(Records for the task)

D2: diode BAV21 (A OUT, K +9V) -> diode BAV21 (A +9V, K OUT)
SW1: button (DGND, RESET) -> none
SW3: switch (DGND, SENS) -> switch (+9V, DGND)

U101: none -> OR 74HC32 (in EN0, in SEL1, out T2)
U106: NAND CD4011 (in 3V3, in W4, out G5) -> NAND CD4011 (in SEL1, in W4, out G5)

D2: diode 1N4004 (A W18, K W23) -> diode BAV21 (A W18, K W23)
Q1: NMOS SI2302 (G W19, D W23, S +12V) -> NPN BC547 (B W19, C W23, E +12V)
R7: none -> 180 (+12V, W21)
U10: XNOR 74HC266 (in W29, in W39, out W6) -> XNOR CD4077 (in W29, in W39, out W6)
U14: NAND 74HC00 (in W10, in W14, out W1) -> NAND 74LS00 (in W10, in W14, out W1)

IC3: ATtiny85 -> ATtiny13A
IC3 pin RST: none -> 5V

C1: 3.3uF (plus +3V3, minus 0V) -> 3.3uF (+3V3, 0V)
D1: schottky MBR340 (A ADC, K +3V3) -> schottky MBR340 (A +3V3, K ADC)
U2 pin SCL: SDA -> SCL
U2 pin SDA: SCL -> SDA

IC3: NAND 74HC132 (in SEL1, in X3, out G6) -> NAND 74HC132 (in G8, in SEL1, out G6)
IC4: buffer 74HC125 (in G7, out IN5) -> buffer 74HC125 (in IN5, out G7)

(End Records for the task)

The problem: Where does the word "none" appear in the records above? Return every line that holds it.

Response to the task:
SW1: button (DGND, RESET) -> none
U101: none -> OR 74HC32 (in EN0, in SEL1, out T2)
R7: none -> 180 (+12V, W21)
IC3 pin RST: none -> 5V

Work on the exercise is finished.